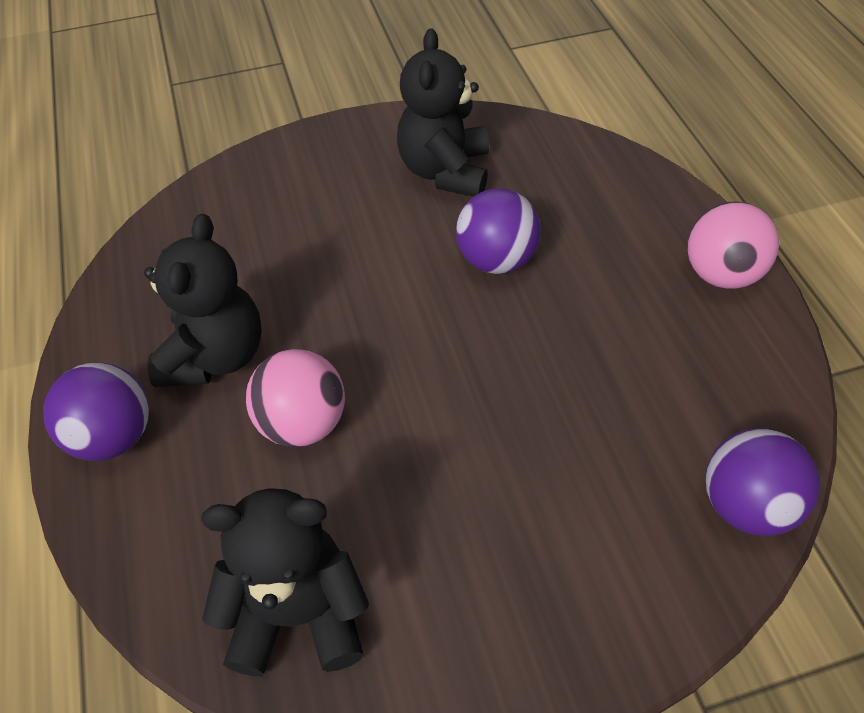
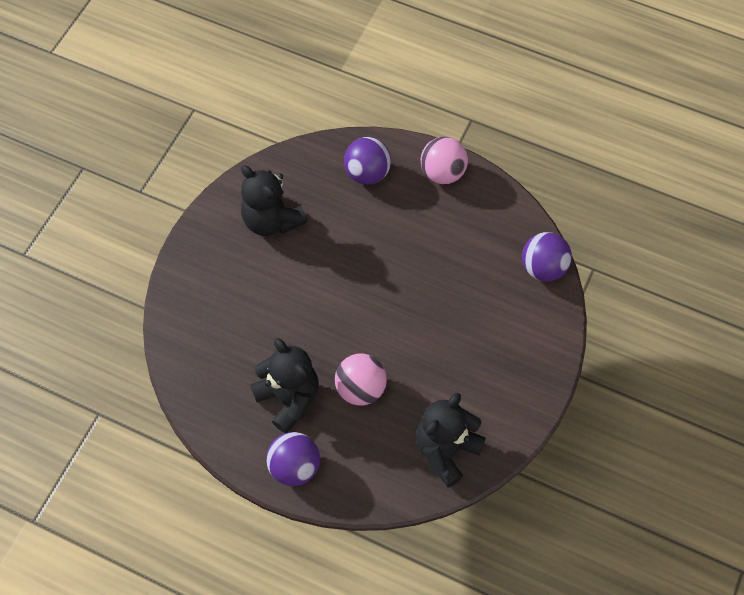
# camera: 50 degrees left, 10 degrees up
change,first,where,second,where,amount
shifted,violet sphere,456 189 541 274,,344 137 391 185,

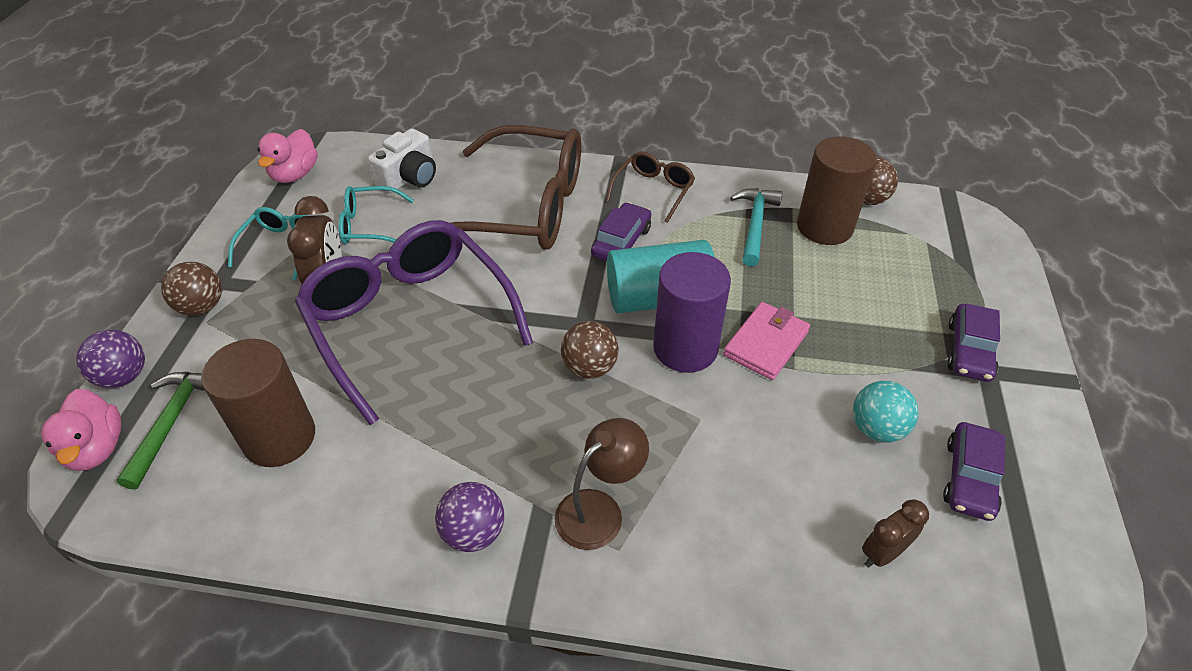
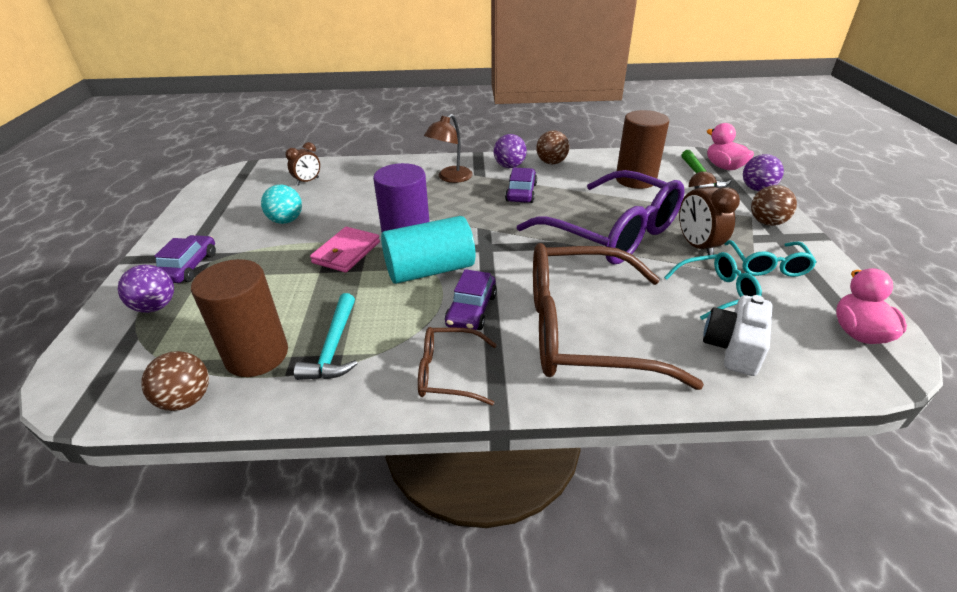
# camera: 170 degrees right, 10 degrees down
change,first,where,second,where,amount
new,,,violet sphere,117 265 174 313,
shifted,russet sphere,561 321 619 379,,536 130 569 164,
shifted,violet automobile,943 422 1005 521,,505 167 537 203,
rotated,russet eyeglasses,606 151 695 223,,418 327 497 405,75 degrees clockwise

## Try it
Reproduce every line of the material above, but drop the pictures.

## Output for this exercise
# camera: 50 degrees left, 10 degrees up
change,first,where,second,where,amount
shifted,violet sphere,456 189 541 274,,344 137 391 185,

# camera: 170 degrees right, 10 degrees down
change,first,where,second,where,amount
new,,,violet sphere,117 265 174 313,
shifted,russet sphere,561 321 619 379,,536 130 569 164,
shifted,violet automobile,943 422 1005 521,,505 167 537 203,
rotated,russet eyeglasses,606 151 695 223,,418 327 497 405,75 degrees clockwise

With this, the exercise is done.